Saved data entries:
========================

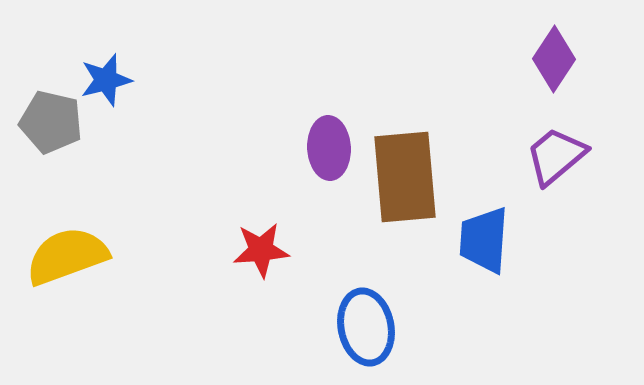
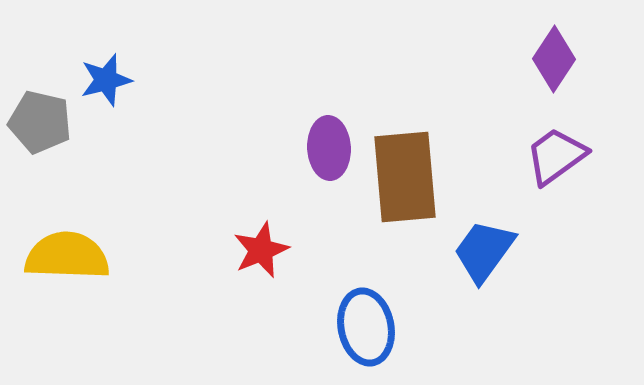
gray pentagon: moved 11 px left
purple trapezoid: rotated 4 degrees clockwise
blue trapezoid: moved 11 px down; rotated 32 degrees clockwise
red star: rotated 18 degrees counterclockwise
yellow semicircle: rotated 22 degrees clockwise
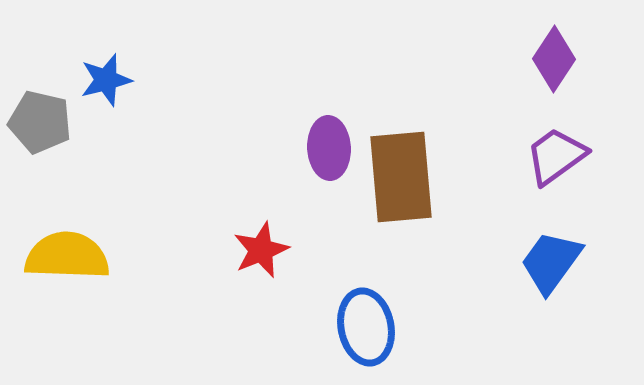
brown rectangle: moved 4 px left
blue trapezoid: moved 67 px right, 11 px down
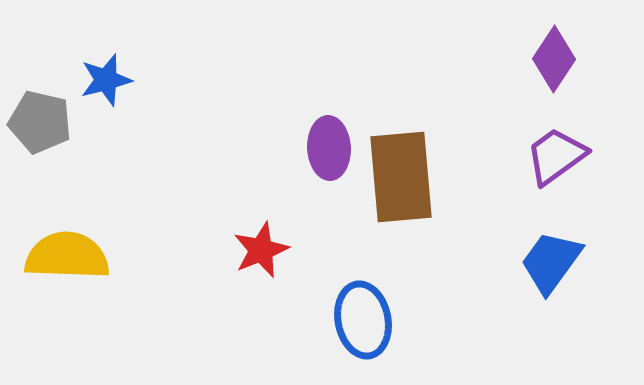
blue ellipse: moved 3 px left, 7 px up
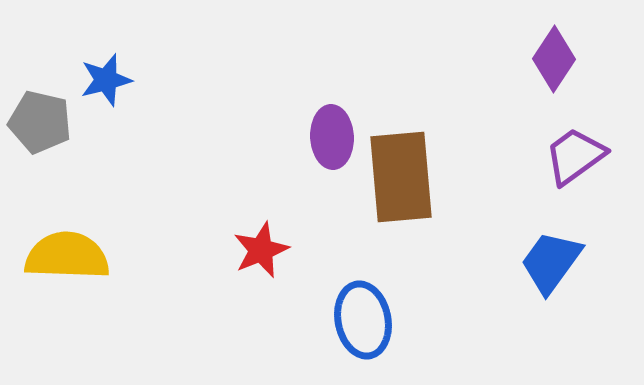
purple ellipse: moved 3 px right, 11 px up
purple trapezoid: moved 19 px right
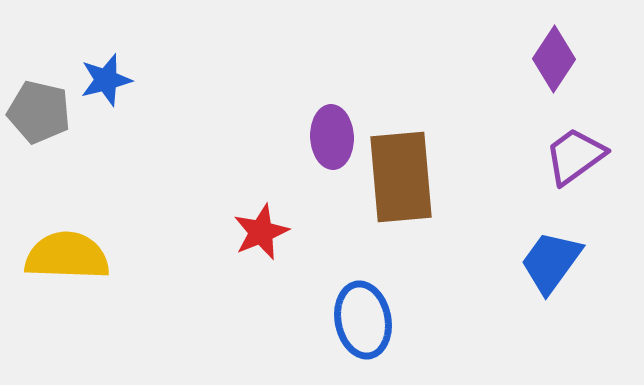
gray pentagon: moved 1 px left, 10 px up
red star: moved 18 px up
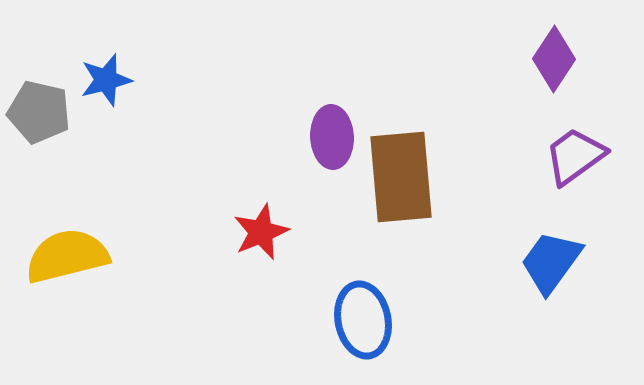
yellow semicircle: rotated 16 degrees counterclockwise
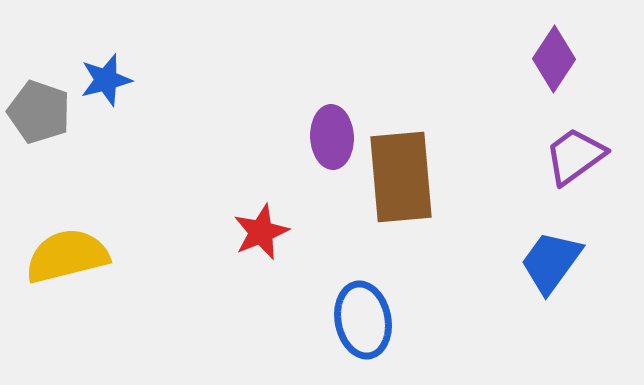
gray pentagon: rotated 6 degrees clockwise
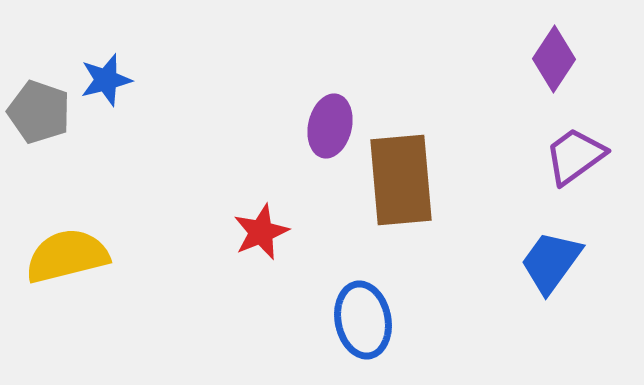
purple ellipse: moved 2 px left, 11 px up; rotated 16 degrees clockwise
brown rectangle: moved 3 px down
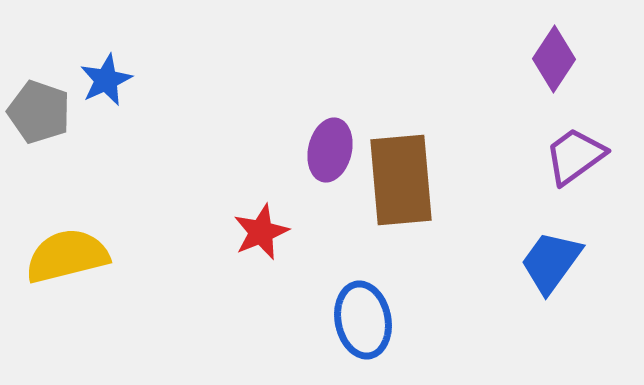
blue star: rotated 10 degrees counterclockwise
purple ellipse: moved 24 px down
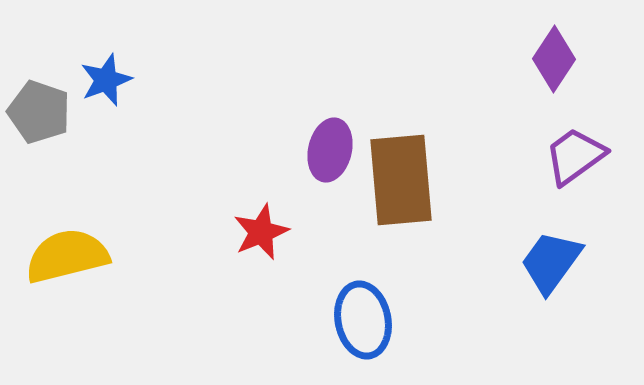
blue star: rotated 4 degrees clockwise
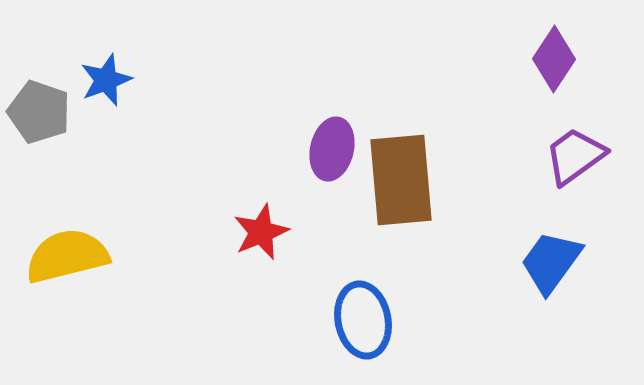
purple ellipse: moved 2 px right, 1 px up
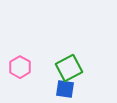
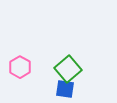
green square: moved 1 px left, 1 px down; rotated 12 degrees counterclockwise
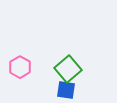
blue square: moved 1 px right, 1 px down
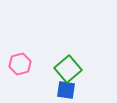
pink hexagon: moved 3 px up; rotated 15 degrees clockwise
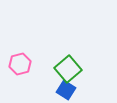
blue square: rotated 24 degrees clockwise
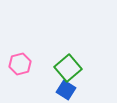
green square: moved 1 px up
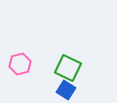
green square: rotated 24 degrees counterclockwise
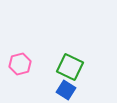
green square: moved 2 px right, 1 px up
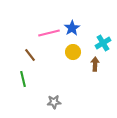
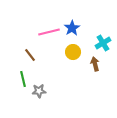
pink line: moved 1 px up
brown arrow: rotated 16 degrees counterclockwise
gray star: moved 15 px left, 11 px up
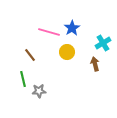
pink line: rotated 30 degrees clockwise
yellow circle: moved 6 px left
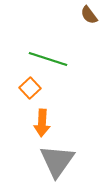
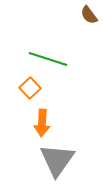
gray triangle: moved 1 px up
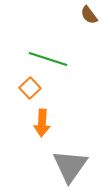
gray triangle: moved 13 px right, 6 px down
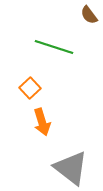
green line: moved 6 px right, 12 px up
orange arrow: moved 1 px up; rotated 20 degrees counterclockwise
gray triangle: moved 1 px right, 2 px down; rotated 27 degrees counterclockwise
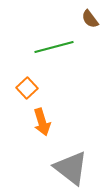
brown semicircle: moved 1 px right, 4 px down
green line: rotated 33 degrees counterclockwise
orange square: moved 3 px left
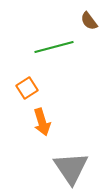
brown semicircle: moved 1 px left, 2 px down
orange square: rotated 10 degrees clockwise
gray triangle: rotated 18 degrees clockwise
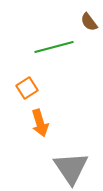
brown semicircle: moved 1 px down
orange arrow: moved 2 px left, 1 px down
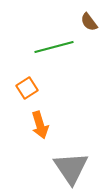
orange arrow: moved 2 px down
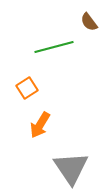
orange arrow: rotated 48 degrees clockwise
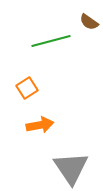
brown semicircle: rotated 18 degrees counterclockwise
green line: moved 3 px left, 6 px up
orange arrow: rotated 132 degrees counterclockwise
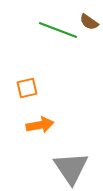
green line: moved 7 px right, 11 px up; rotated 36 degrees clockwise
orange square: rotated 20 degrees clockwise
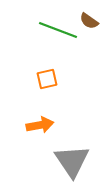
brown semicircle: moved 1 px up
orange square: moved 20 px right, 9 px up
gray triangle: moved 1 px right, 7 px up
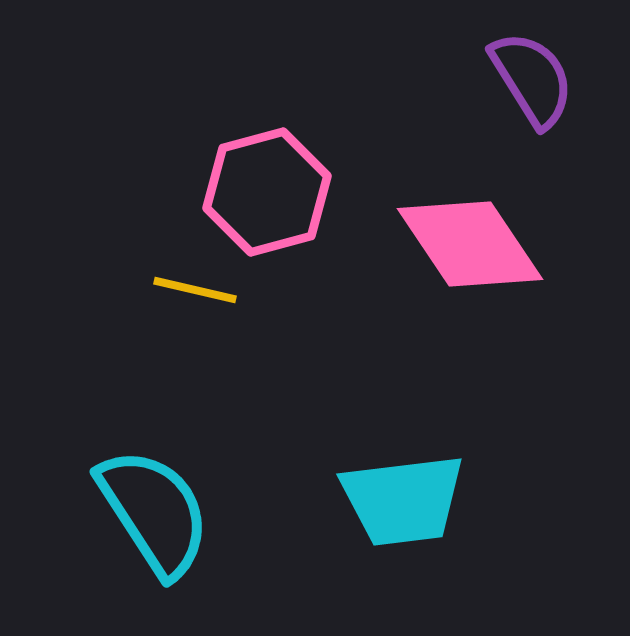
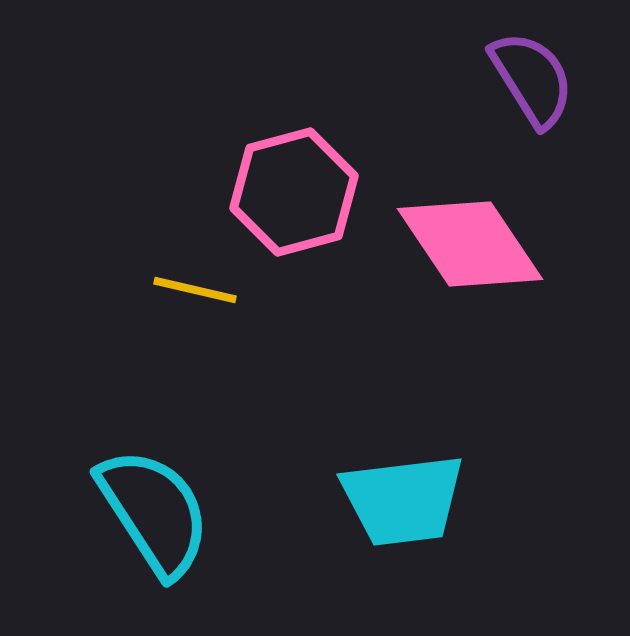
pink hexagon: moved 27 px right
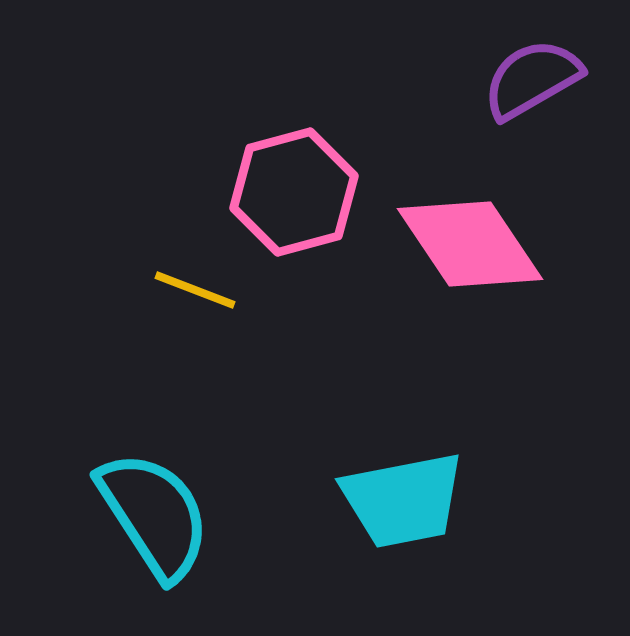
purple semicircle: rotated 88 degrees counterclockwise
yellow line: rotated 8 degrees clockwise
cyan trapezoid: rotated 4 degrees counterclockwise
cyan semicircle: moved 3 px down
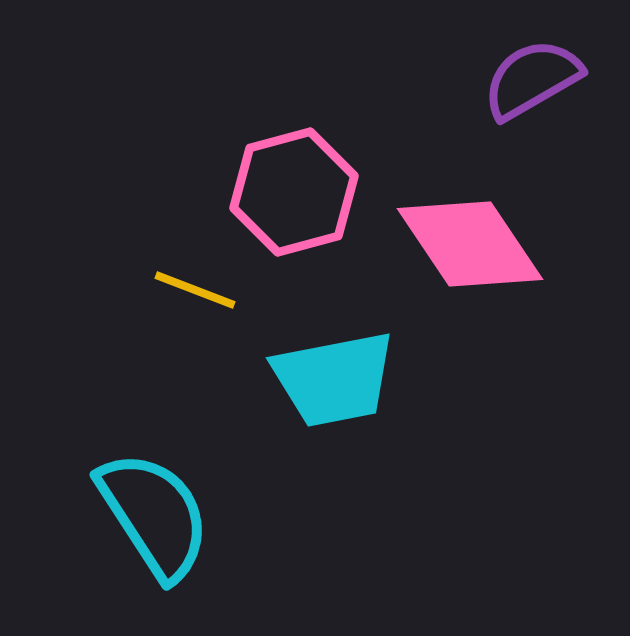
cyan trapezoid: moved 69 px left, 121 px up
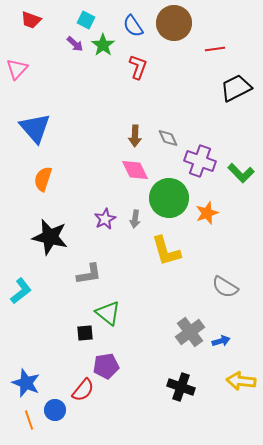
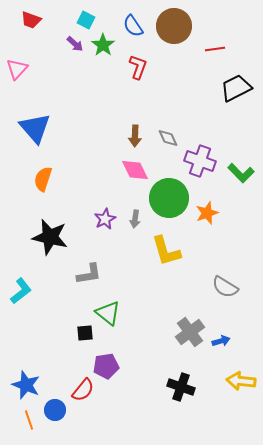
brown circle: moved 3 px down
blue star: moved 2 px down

========================

● **Set exercise**
Return every line of the rows above word for word, leaving out the pictures.

● **Task response**
gray pentagon: moved 11 px left
purple trapezoid: rotated 4 degrees clockwise
blue trapezoid: moved 11 px down; rotated 32 degrees clockwise
red star: rotated 18 degrees counterclockwise
yellow semicircle: rotated 22 degrees clockwise
brown rectangle: moved 4 px left
blue trapezoid: moved 67 px right, 11 px down
blue ellipse: moved 3 px left, 7 px up
purple ellipse: moved 3 px right, 11 px up
purple trapezoid: moved 19 px right
gray pentagon: moved 1 px left, 10 px up
red star: moved 18 px up
yellow semicircle: rotated 16 degrees counterclockwise
gray pentagon: rotated 6 degrees clockwise
purple ellipse: moved 2 px left, 11 px up; rotated 16 degrees clockwise
brown rectangle: moved 3 px down
blue star: rotated 10 degrees counterclockwise
purple ellipse: moved 24 px down
blue star: rotated 4 degrees clockwise
purple ellipse: moved 2 px right, 1 px up
green square: moved 1 px left, 1 px down; rotated 12 degrees counterclockwise
blue square: moved 1 px right, 1 px down
pink hexagon: moved 3 px up; rotated 15 degrees clockwise
blue square: rotated 24 degrees clockwise
green square: moved 1 px up
green square: rotated 24 degrees counterclockwise
green square: moved 2 px right, 1 px up
pink line: moved 1 px up
brown arrow: rotated 16 degrees counterclockwise
gray star: moved 15 px left, 11 px up
pink line: rotated 30 degrees clockwise
yellow circle: moved 6 px left
gray triangle: moved 1 px up
gray triangle: moved 13 px right, 6 px down
green line: moved 6 px right, 12 px up
orange arrow: moved 1 px up; rotated 20 degrees counterclockwise
gray triangle: moved 1 px right, 2 px down; rotated 27 degrees counterclockwise
brown semicircle: moved 1 px right, 4 px down
green line: rotated 33 degrees counterclockwise
orange square: moved 3 px left
brown semicircle: moved 1 px left, 2 px down
orange square: rotated 10 degrees clockwise
gray triangle: rotated 18 degrees clockwise
brown semicircle: moved 1 px down
orange arrow: moved 2 px left, 1 px down
orange arrow: moved 2 px down
orange arrow: rotated 48 degrees clockwise
brown semicircle: rotated 18 degrees counterclockwise
green line: moved 3 px left, 6 px up
orange arrow: rotated 132 degrees counterclockwise
green line: moved 7 px right, 11 px up; rotated 36 degrees clockwise
orange square: rotated 20 degrees clockwise
brown semicircle: moved 1 px up
orange square: moved 20 px right, 9 px up
gray triangle: moved 1 px right, 7 px up
pink hexagon: moved 27 px right
purple semicircle: rotated 88 degrees counterclockwise
yellow line: rotated 8 degrees clockwise
cyan trapezoid: rotated 4 degrees counterclockwise
cyan semicircle: moved 3 px down
cyan trapezoid: moved 69 px left, 121 px up
brown circle: moved 3 px down
blue star: moved 2 px down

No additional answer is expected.